• WHAT YOU NEED TO DO
Collect from the data below each line with "turned".

Collection entries
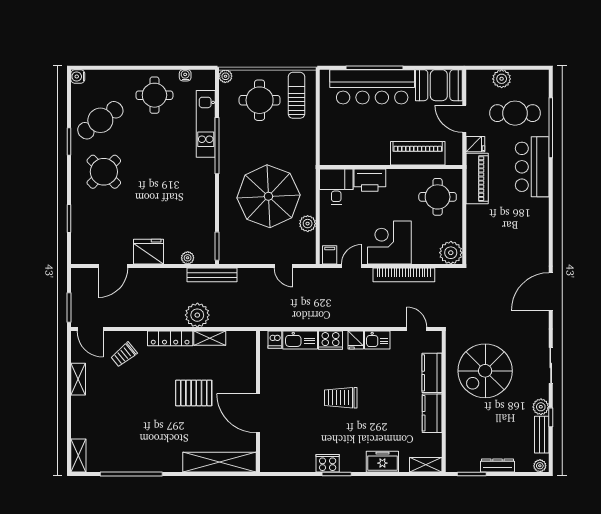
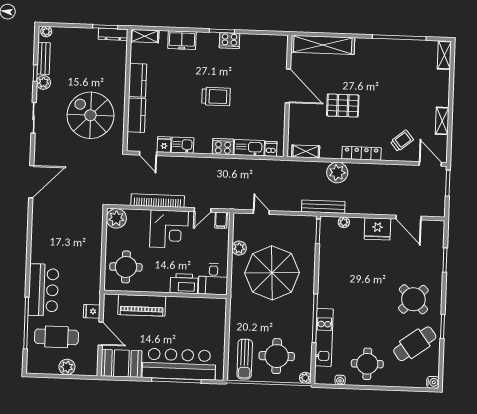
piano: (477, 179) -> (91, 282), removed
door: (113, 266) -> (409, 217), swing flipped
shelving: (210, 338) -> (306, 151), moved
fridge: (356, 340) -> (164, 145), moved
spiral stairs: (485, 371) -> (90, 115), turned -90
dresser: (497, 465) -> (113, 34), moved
==
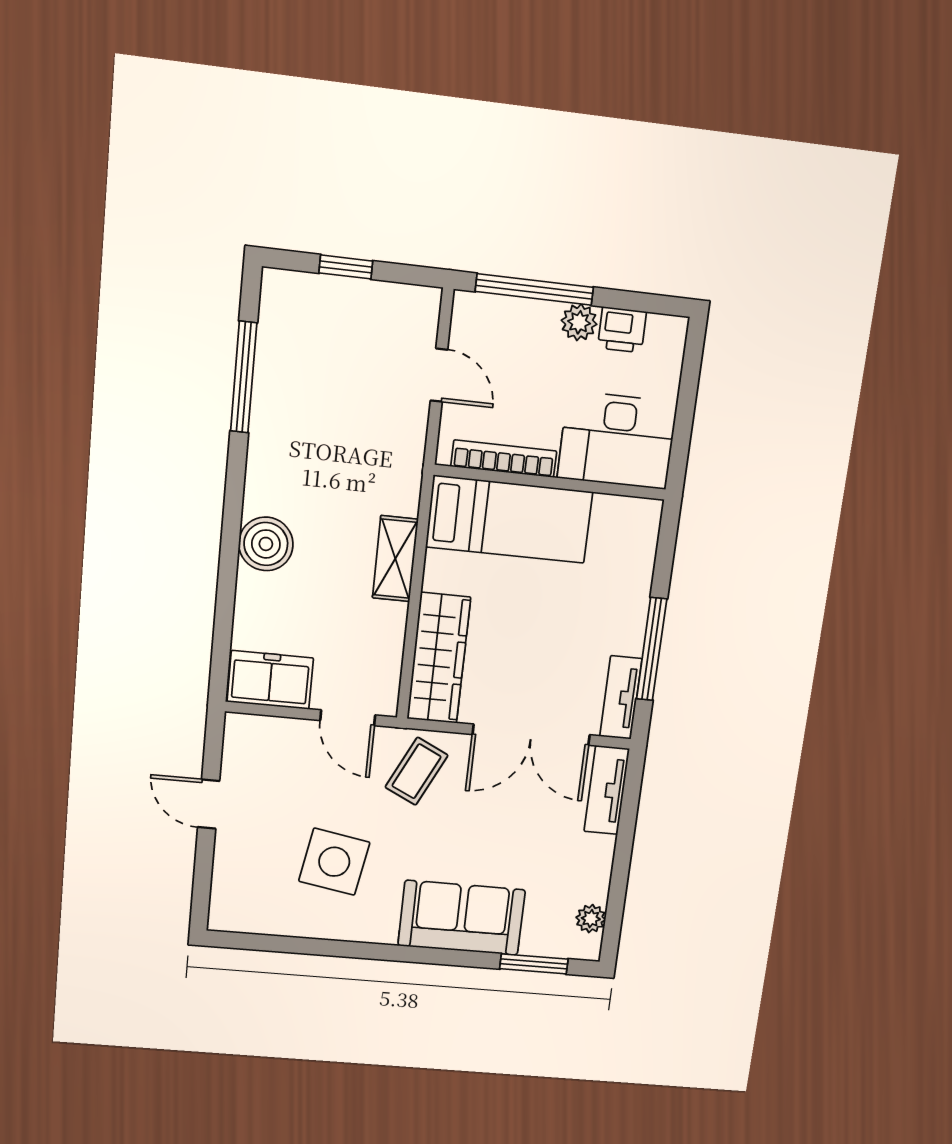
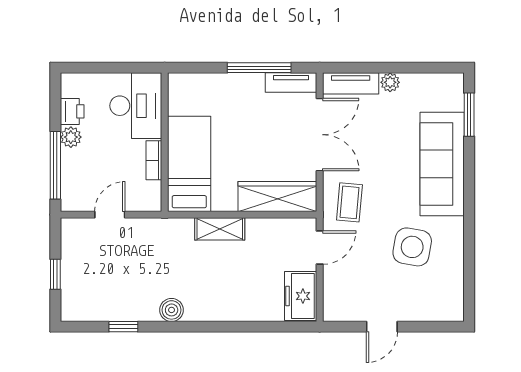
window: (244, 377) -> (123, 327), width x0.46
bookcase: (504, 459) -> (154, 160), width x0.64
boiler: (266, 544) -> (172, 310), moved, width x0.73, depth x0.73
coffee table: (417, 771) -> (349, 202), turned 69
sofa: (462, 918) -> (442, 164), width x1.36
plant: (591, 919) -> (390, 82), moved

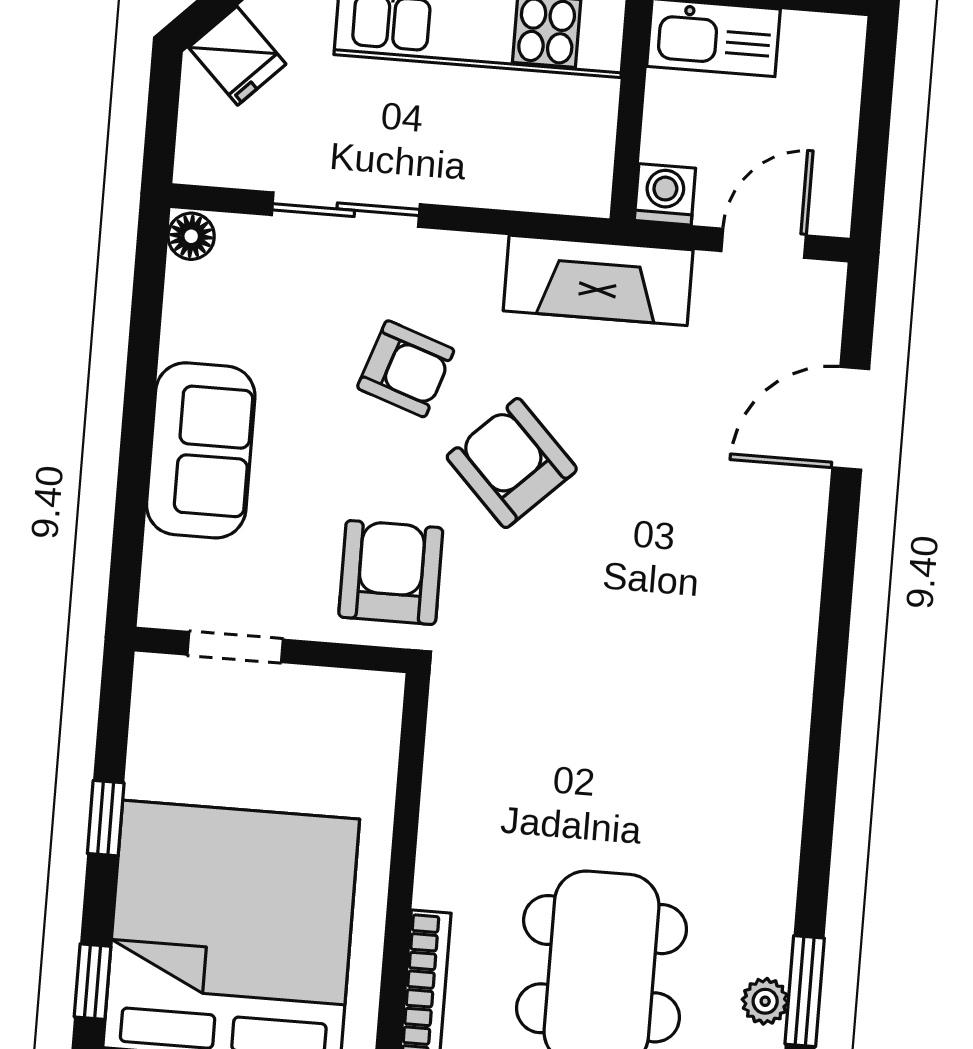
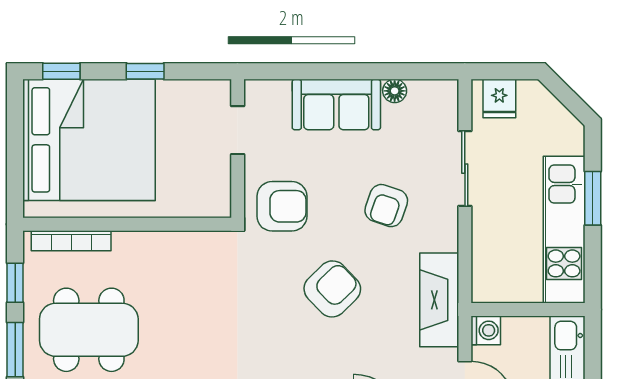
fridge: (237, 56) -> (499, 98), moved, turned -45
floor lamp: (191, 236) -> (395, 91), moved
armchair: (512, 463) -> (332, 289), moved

• TASK RESULT
spiral stairs: (485, 371) -> (90, 115), turned -90
coffee table: (417, 771) -> (349, 202), turned 69
fridge: (237, 56) -> (499, 98), moved, turned -45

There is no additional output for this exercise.